__EXERCISE OBJECTIVE__:
Your response should be an exact transcription of the data, images excluded.

__THE DATA__:
┌──

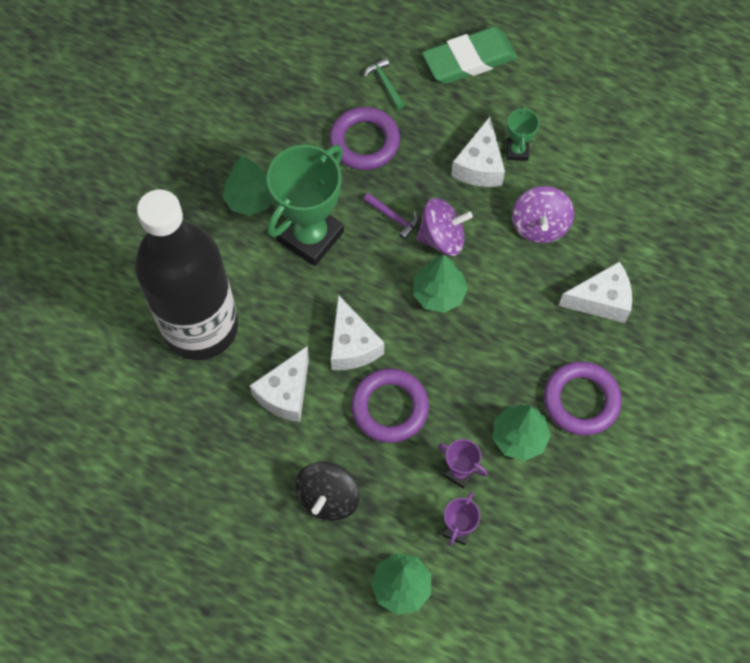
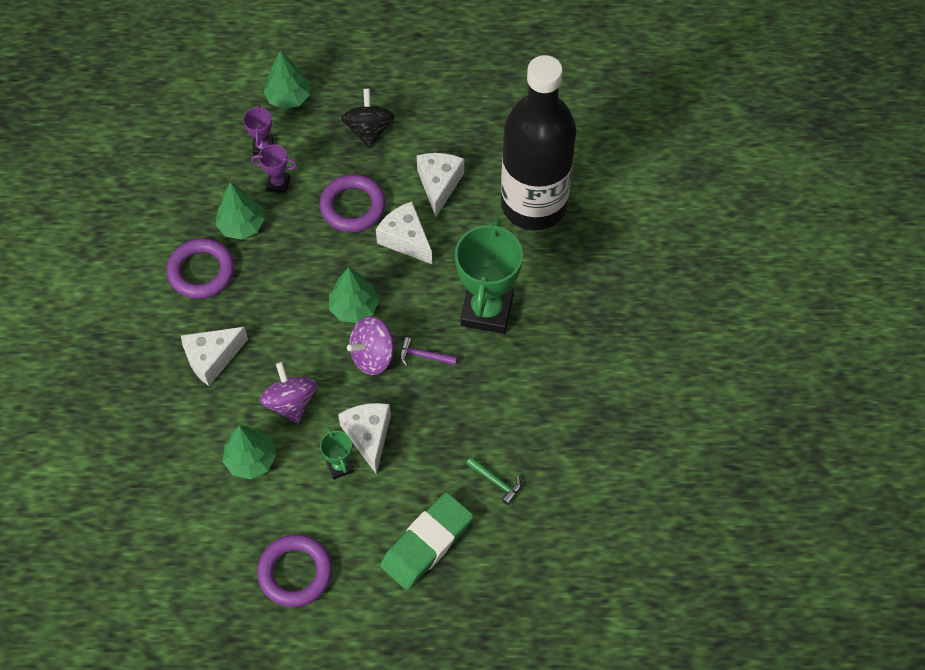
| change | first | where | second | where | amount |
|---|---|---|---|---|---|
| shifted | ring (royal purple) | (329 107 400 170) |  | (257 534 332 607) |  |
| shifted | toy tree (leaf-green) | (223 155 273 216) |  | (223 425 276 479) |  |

└──

__ANSWER TO THIS TASK__:
| change | first | where | second | where | amount |
|---|---|---|---|---|---|
| shifted | ring (royal purple) | (329 107 400 170) |  | (257 534 332 607) |  |
| shifted | toy tree (leaf-green) | (223 155 273 216) |  | (223 425 276 479) |  |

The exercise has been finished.